#### [Required work]
The entries below should be given again exactly, minus their pictures.

#### [Data excerpts]
+ + + + +

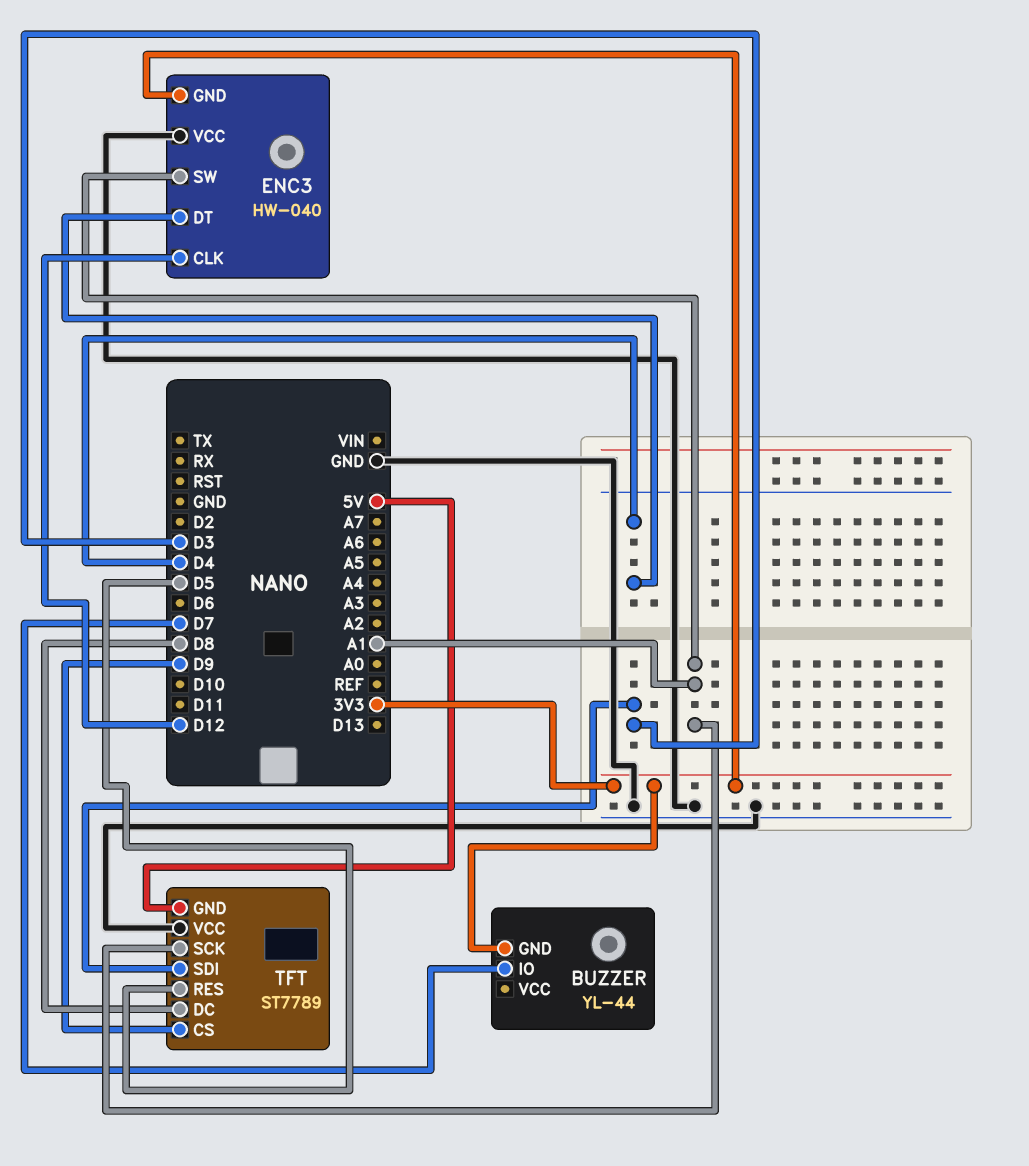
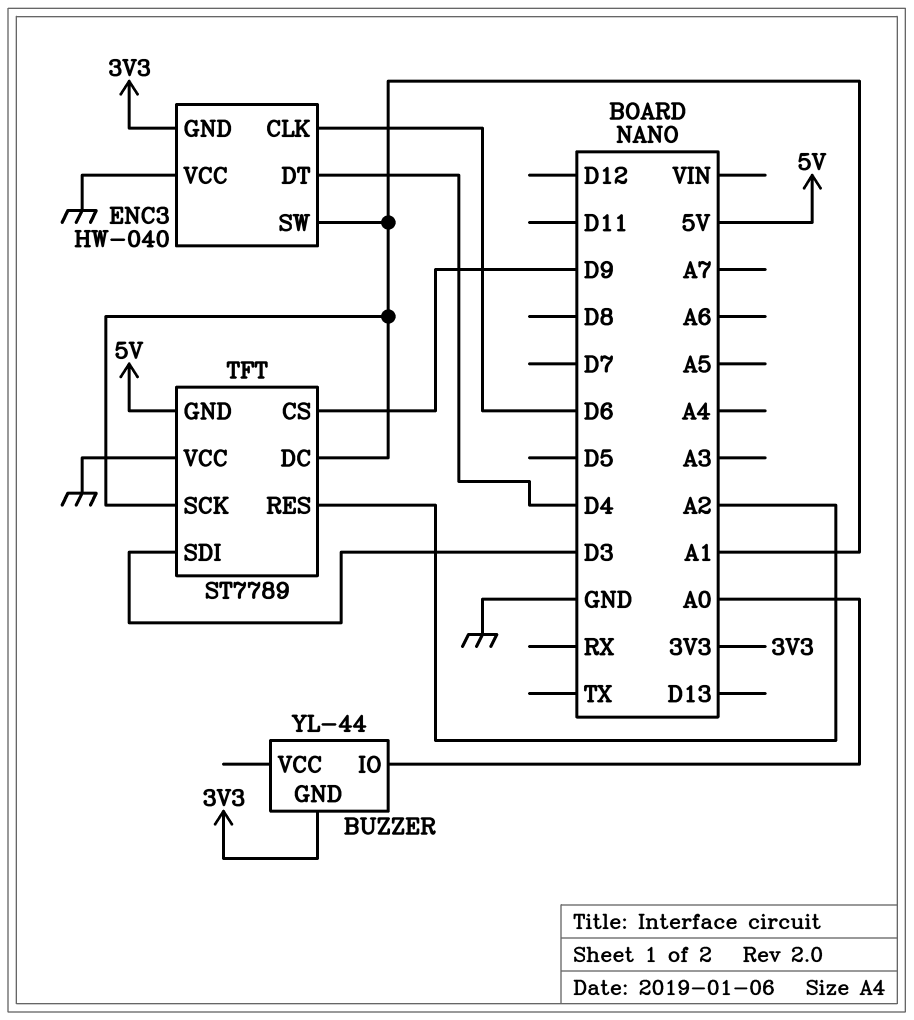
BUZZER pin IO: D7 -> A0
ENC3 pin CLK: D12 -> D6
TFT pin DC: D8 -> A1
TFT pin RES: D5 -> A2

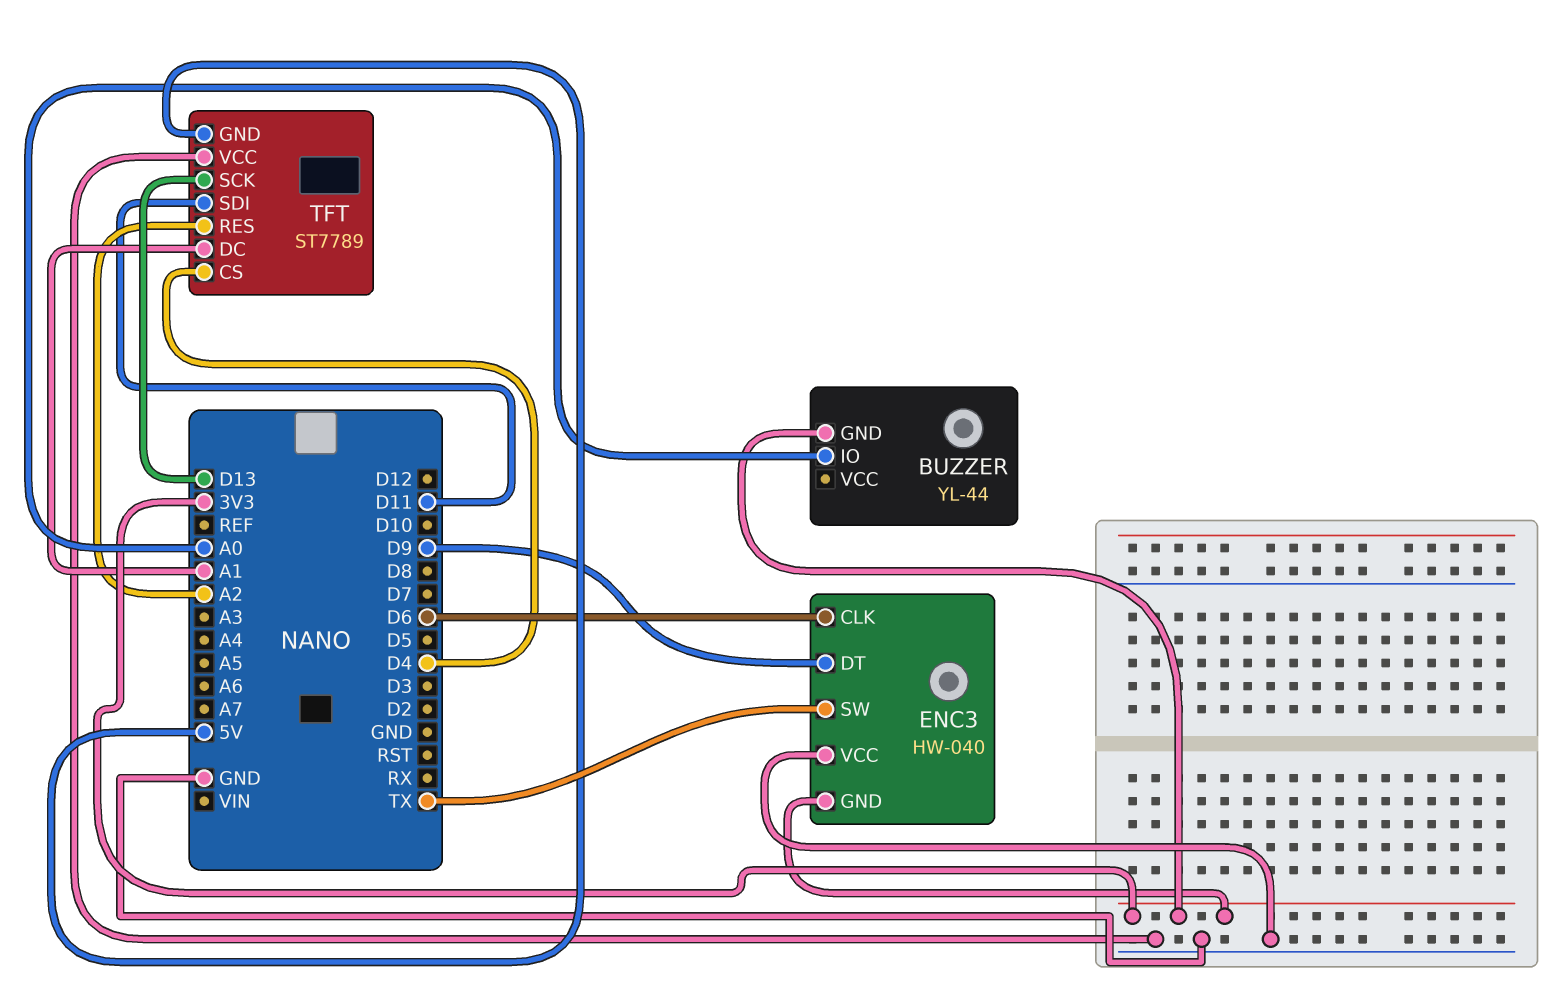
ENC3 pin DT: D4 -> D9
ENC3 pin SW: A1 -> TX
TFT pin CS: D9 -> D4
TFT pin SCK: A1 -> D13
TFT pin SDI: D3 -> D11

+ + + + +

#### [Response area]
BUZZER pin IO: D7 -> A0
ENC3 pin CLK: D12 -> D6
TFT pin DC: D8 -> A1
TFT pin RES: D5 -> A2

ENC3 pin DT: D4 -> D9
ENC3 pin SW: A1 -> TX
TFT pin CS: D9 -> D4
TFT pin SCK: A1 -> D13
TFT pin SDI: D3 -> D11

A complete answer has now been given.